- [WORK REQUIRED] Excluding pictures, retype exactly the lines from the one with "cyan semicircle: (248, 123)" through the end of the records that follow.

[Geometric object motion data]

####

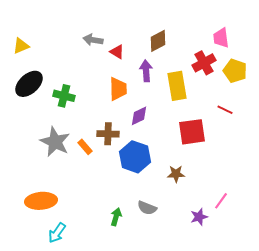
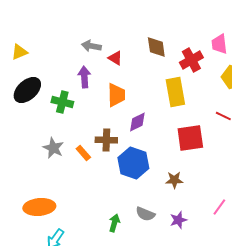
brown diamond: (158, 41) -> (156, 47), turned -70
red cross: (204, 63) -> (191, 60), moved
purple arrow: (146, 71) -> (84, 77), moved
gray star: (55, 142) -> (53, 148), size x0.7
purple star: (199, 217) -> (178, 220), moved

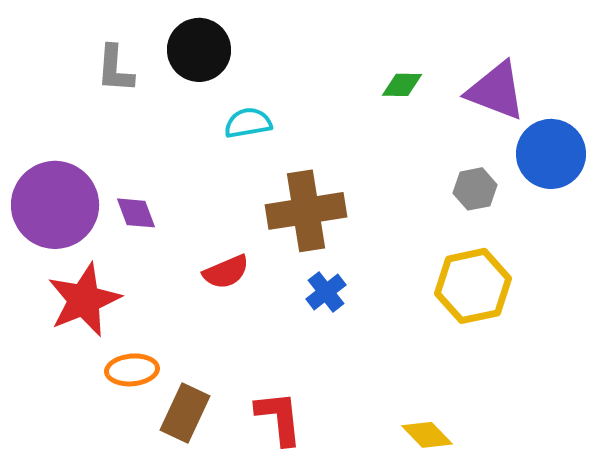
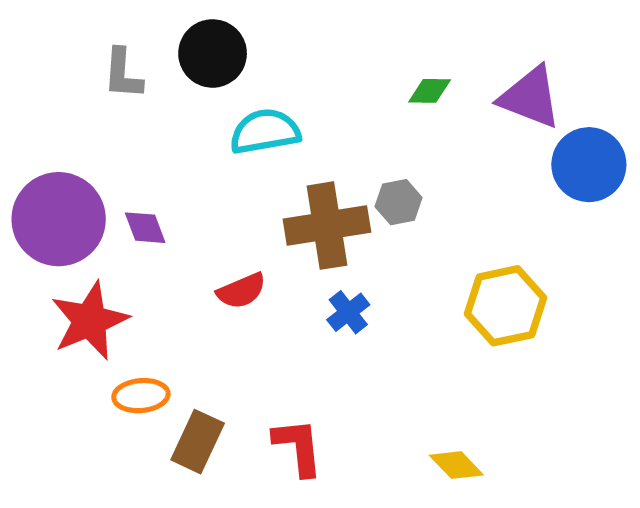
cyan semicircle: (248, 123) -> (265, 132), size x1.4
gray hexagon: (475, 189) -> (399, 202), moved

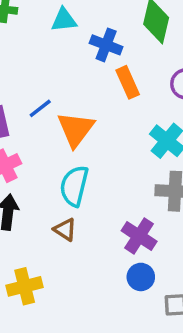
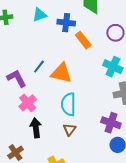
orange triangle: (76, 129) -> (61, 73), turned -40
brown triangle: (65, 230) -> (69, 129), turned 48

####

- [SOLUTION TO THIS TASK]
cyan semicircle: (248, 123) -> (265, 132), size x1.4
gray hexagon: (475, 189) -> (399, 202), moved

orange triangle: (76, 129) -> (61, 73), turned -40
brown triangle: (65, 230) -> (69, 129), turned 48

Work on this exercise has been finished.